THE PROBLEM => Restate the entries word for word and skip every image.

#####

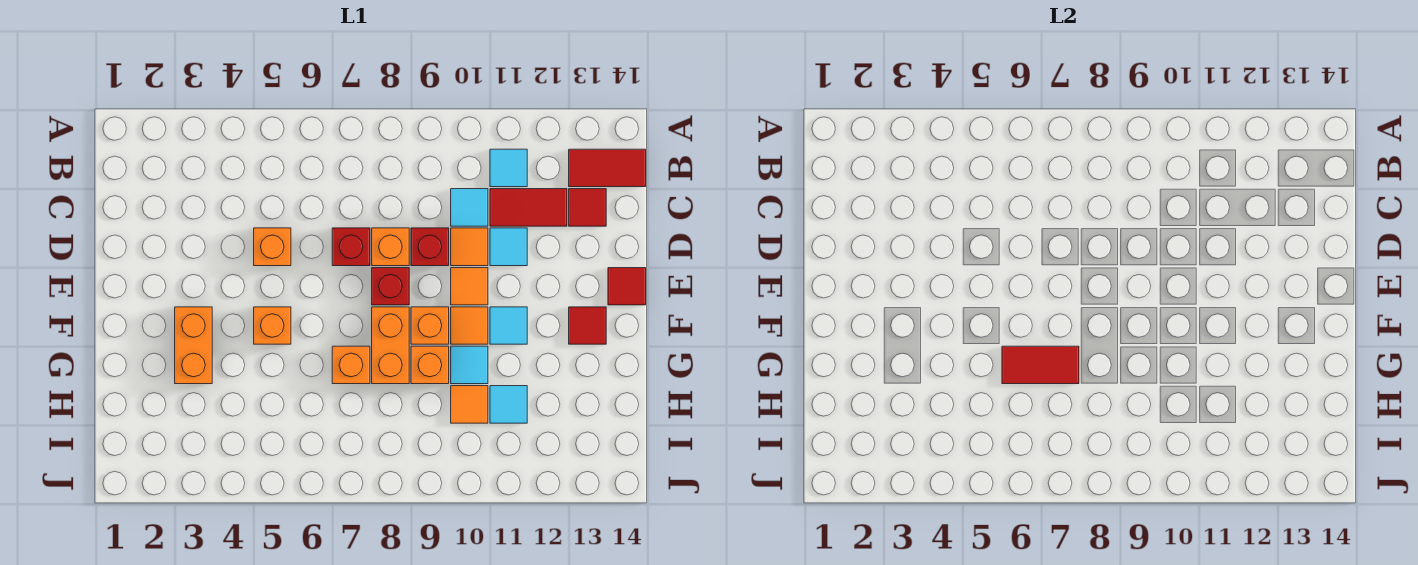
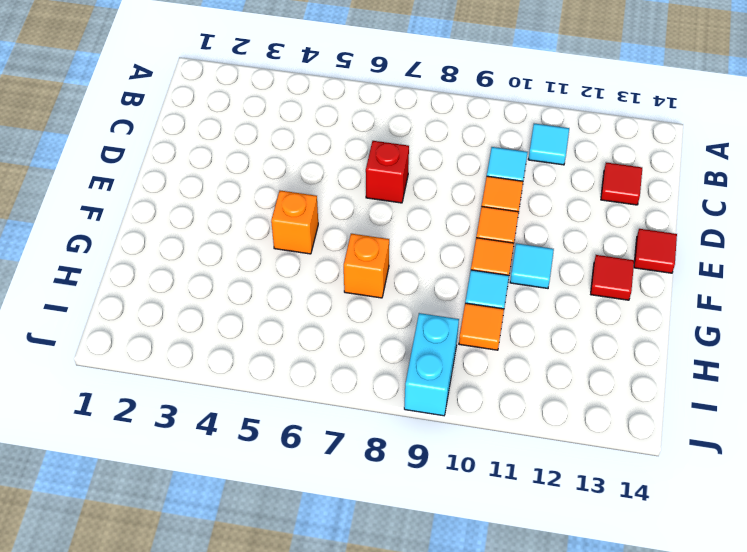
cyan brick I9:J9 level 1 -> none
none -> red tile B13:B14 level 1
none -> red tile C11:C12 level 1
none -> orange brick D5 level 1

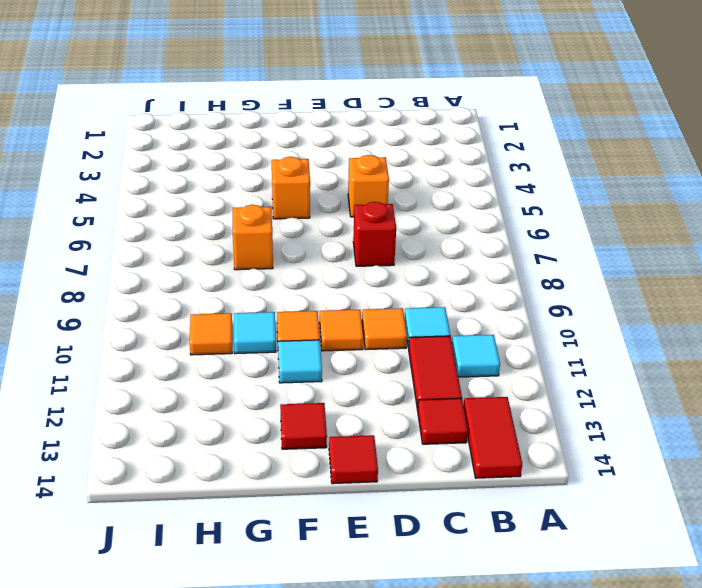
none -> orange brick D8 level 1
none -> red brick D9 level 1
none -> cyan tile D11 level 1

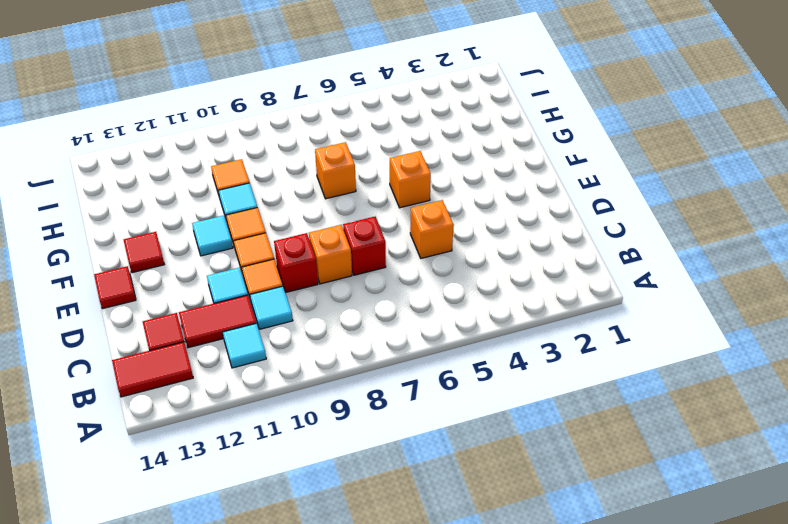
none -> red brick E8 level 1
none -> orange brick F3:G3 level 1
none -> orange brick F8:G8 level 1

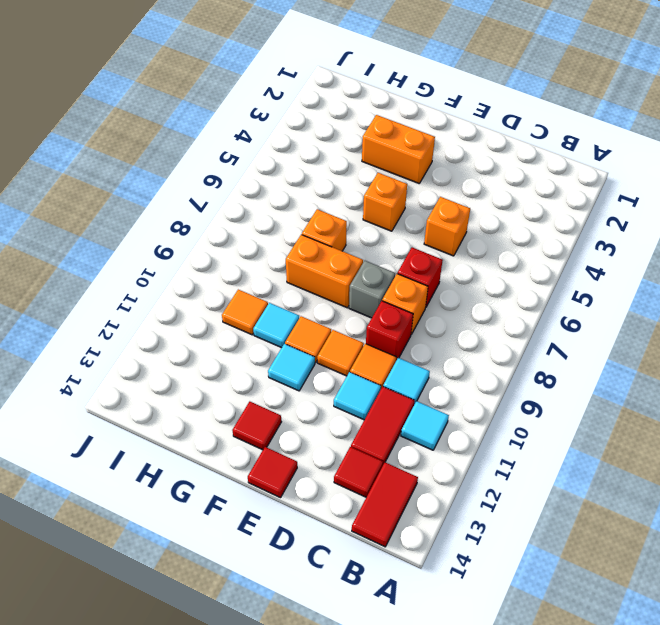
grey brick E8 level 1 -> red brick E8 level 1
none -> orange brick F9 level 1
none -> orange brick G9 level 1
none -> cyan tile H11 level 1

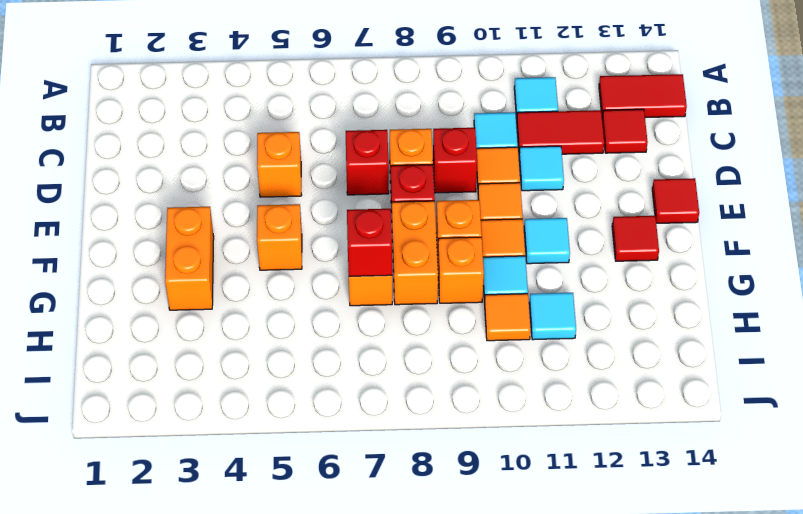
red brick G7 level 2 -> red tile G6:G7 level 2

#####

REPLY TO THE EXERCISE =>
cyan brick I9:J9 level 1 -> none
none -> red tile B13:B14 level 1
none -> red tile C11:C12 level 1
none -> orange brick D5 level 1

none -> orange brick D8 level 1
none -> red brick D9 level 1
none -> cyan tile D11 level 1

none -> red brick E8 level 1
none -> orange brick F3:G3 level 1
none -> orange brick F8:G8 level 1

grey brick E8 level 1 -> red brick E8 level 1
none -> orange brick F9 level 1
none -> orange brick G9 level 1
none -> cyan tile H11 level 1

red brick G7 level 2 -> red tile G6:G7 level 2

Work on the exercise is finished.